=== Activity ===
Please report every line from the material that contains the word "notebook".

=== The input ===

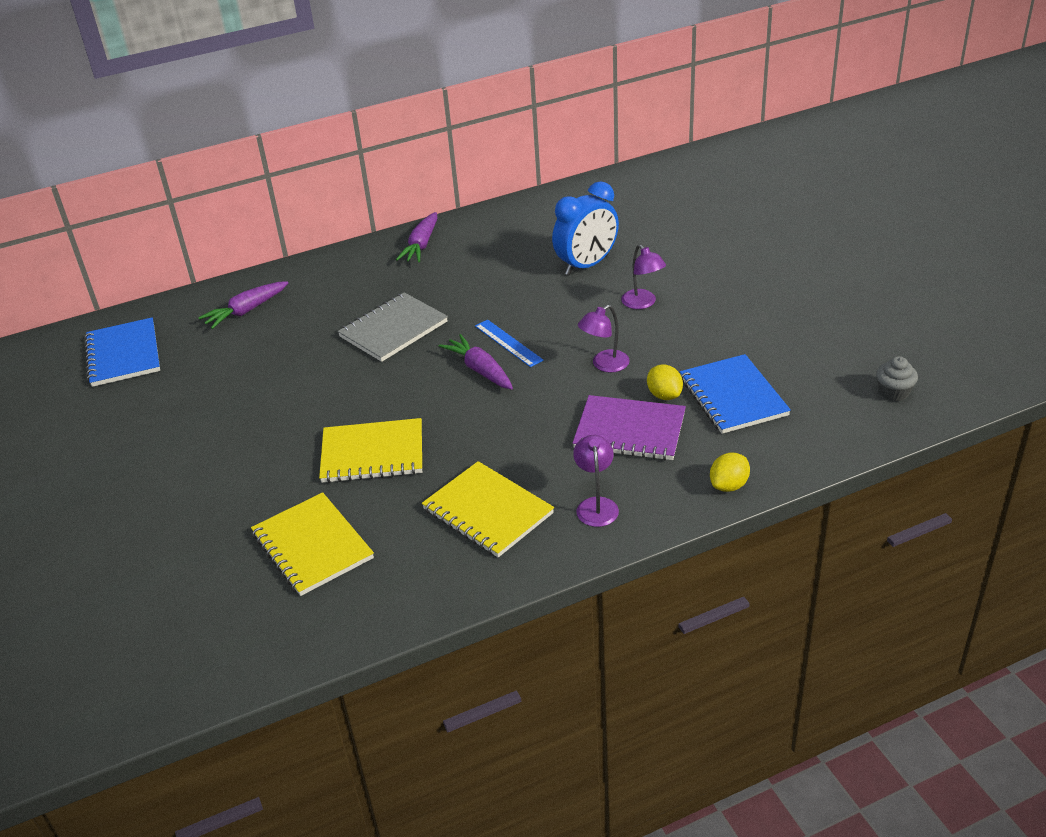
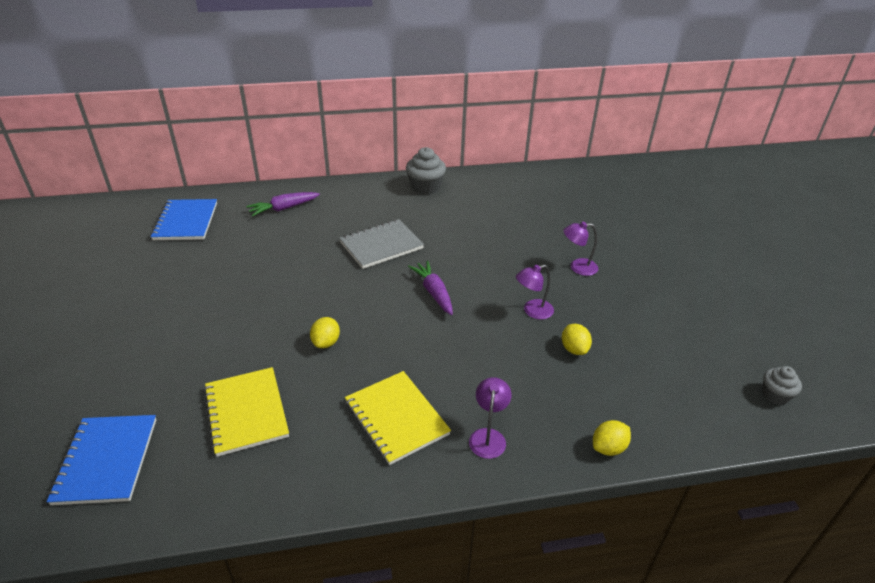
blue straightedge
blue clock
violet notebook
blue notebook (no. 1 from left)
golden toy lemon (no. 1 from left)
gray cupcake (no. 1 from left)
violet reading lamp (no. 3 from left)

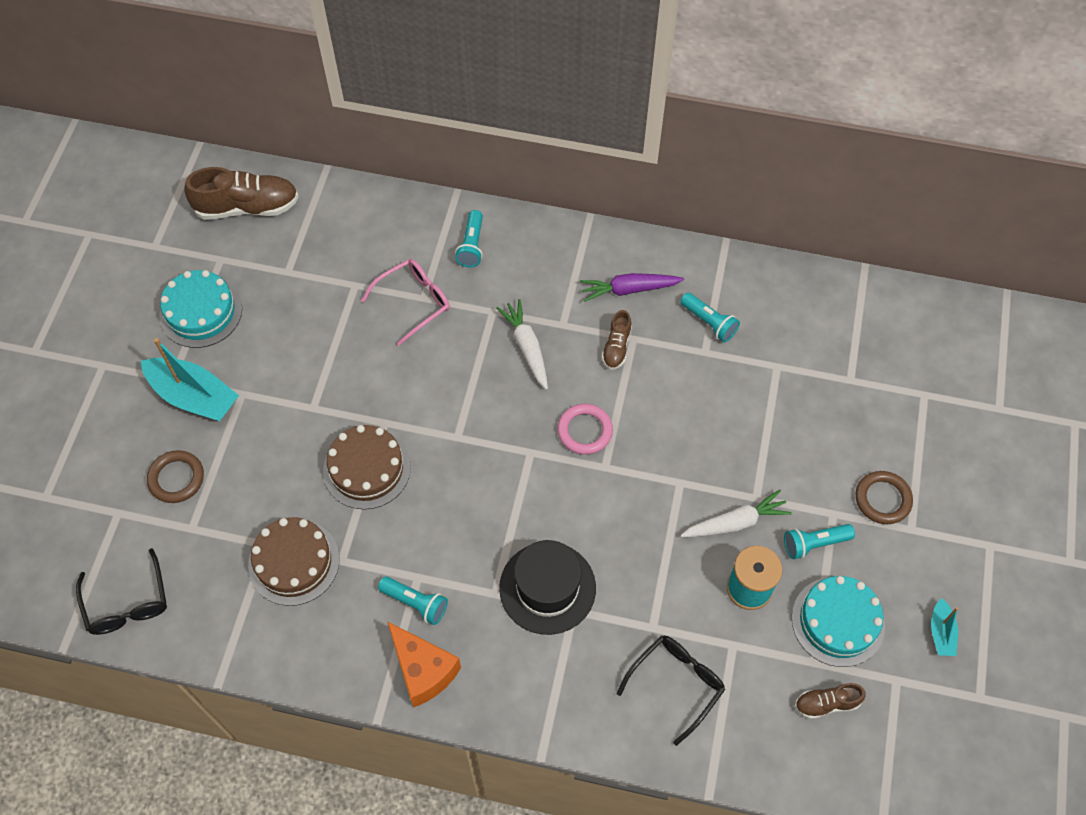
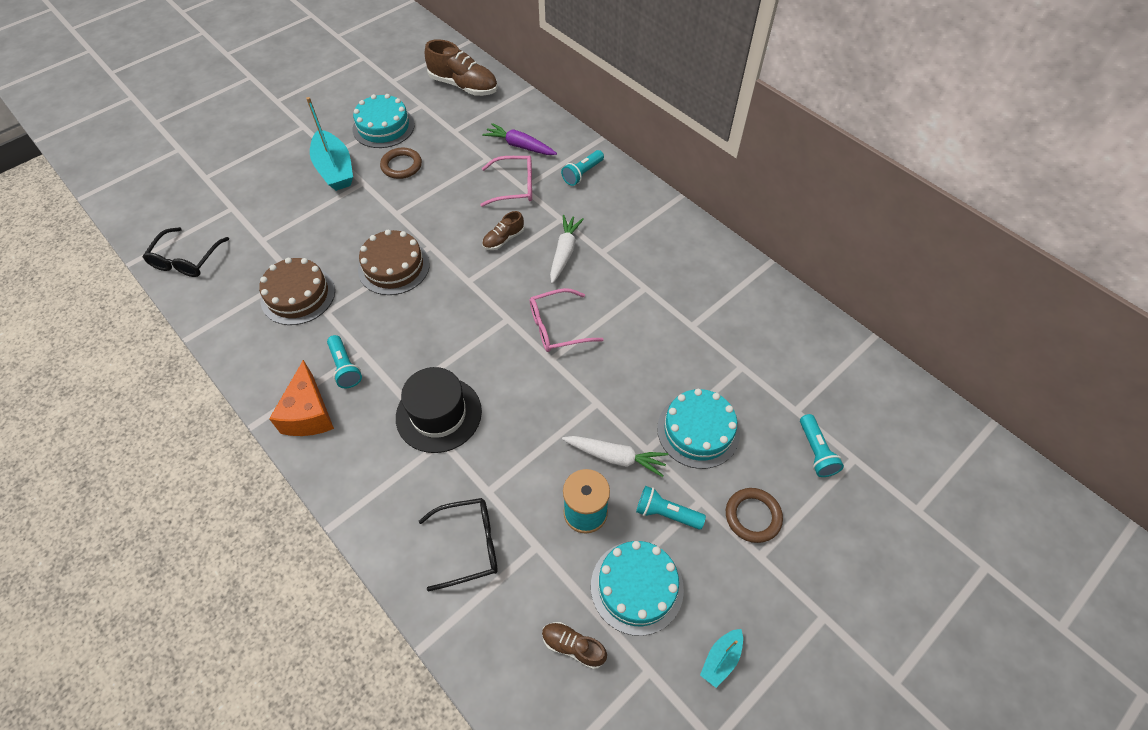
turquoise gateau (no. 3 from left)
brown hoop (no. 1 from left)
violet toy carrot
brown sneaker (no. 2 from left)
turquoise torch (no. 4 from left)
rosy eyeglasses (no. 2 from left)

--

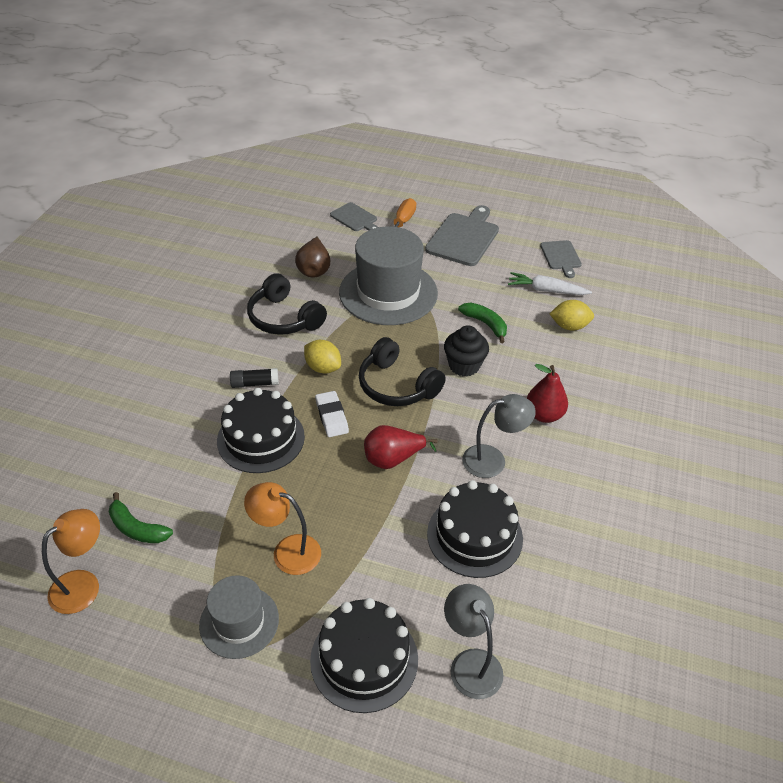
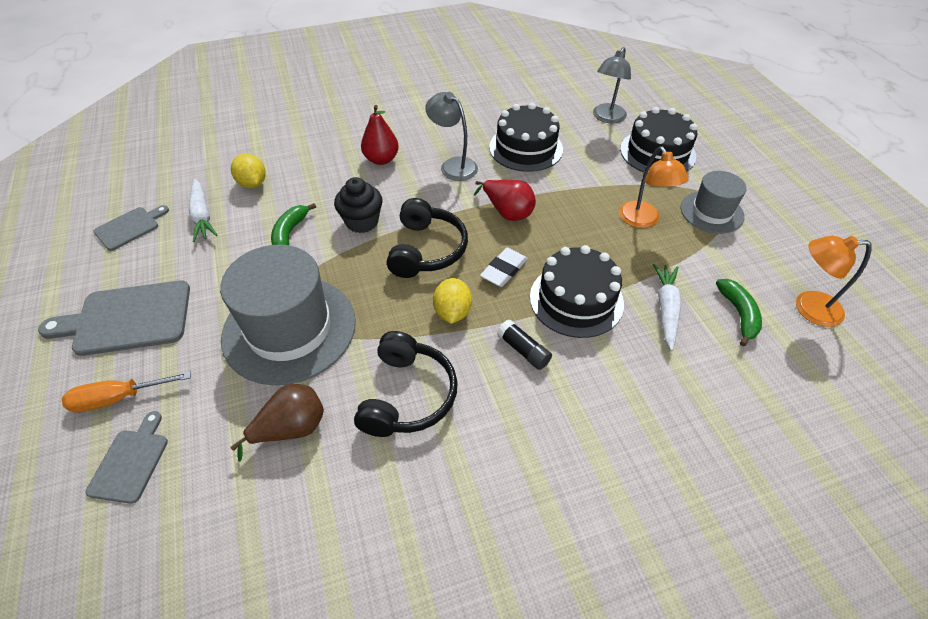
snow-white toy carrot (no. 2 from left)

=== Response box ===
violet notebook
blue notebook (no. 1 from left)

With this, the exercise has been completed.